**Task details**
Skip the pictures and retype exactly the lines from the one holding "(268, 507) = (681, 463): green" through the end of the entries.

Scene edit records
☆ ☆ ☆ ☆

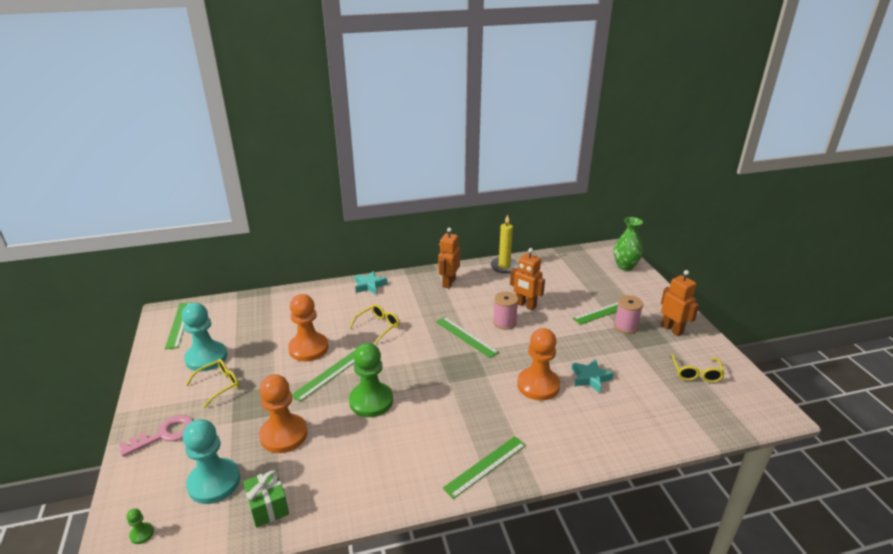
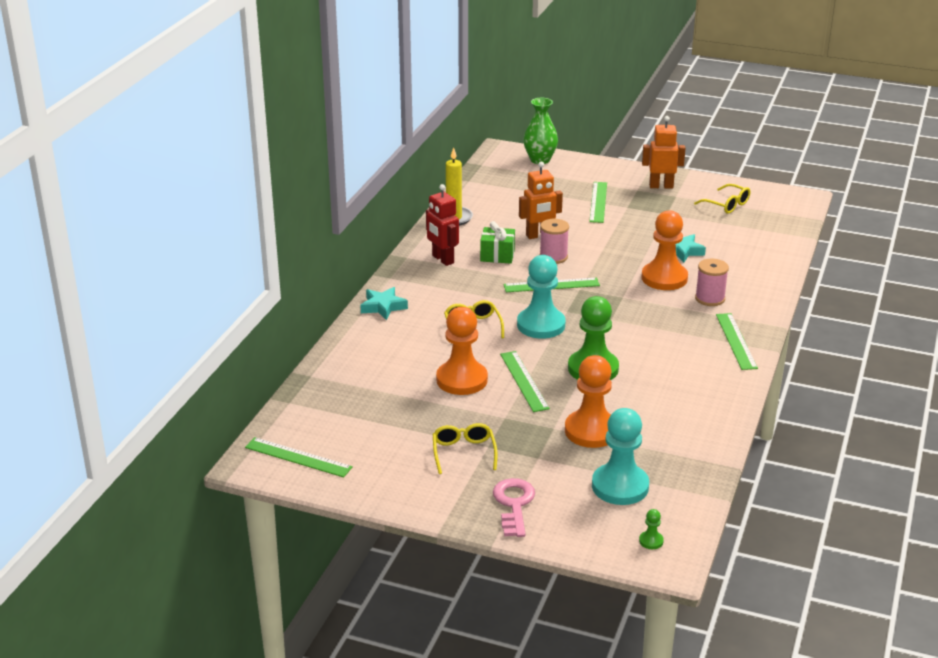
camera: 55 degrees left, 0 degrees up
(206, 358) = (399, 450): turquoise pawn -> turquoise pawn (541, 325)
(268, 507) = (681, 463): green gift -> green gift (497, 255)
(448, 283) = (442, 259): orange robot -> red robot
(625, 326) = (632, 204): pink spool -> pink spool (710, 298)

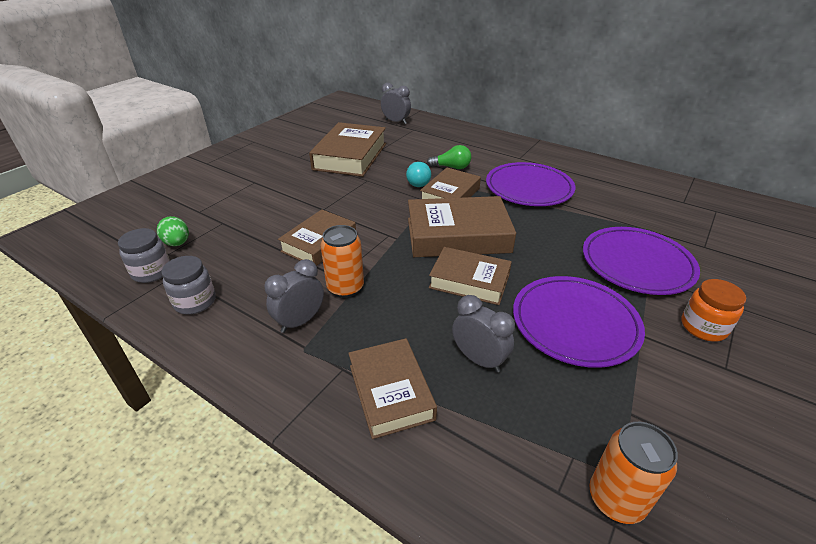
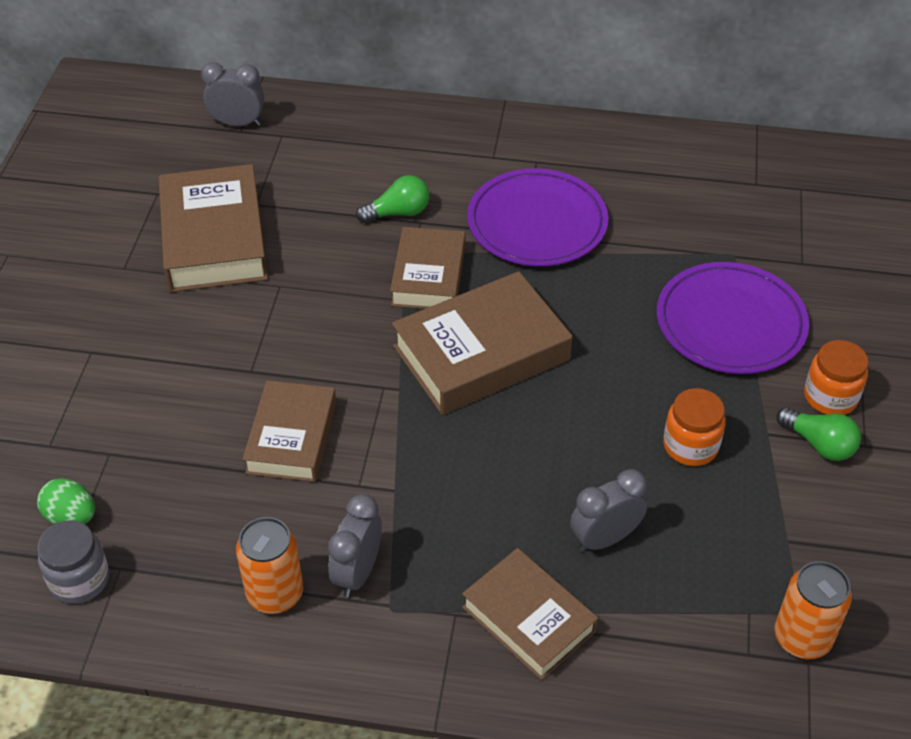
camera: 25 degrees left, 10 degrees up
(195, 302) = (190, 600): grey jar -> none
(345, 288) = (381, 499): orange can -> orange can (275, 594)
(417, 182) = (362, 263): turquoise light bulb -> none
(469, 281) = (537, 428): brown book -> none
(479, 359) = (605, 538): grey clock -> grey clock turned 45 degrees counterclockwise
(575, 323) = (690, 446): purple plate -> orange jar
(683, 354) = (819, 444): none -> green light bulb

☆ ☆ ☆ ☆

**Response box**
(268, 507) = (681, 463): green gift -> green gift (497, 255)
(448, 283) = (442, 259): orange robot -> red robot
(625, 326) = (632, 204): pink spool -> pink spool (710, 298)

camera: 25 degrees left, 10 degrees up
(195, 302) = (190, 600): grey jar -> none
(345, 288) = (381, 499): orange can -> orange can (275, 594)
(417, 182) = (362, 263): turquoise light bulb -> none
(469, 281) = (537, 428): brown book -> none
(479, 359) = (605, 538): grey clock -> grey clock turned 45 degrees counterclockwise
(575, 323) = (690, 446): purple plate -> orange jar
(683, 354) = (819, 444): none -> green light bulb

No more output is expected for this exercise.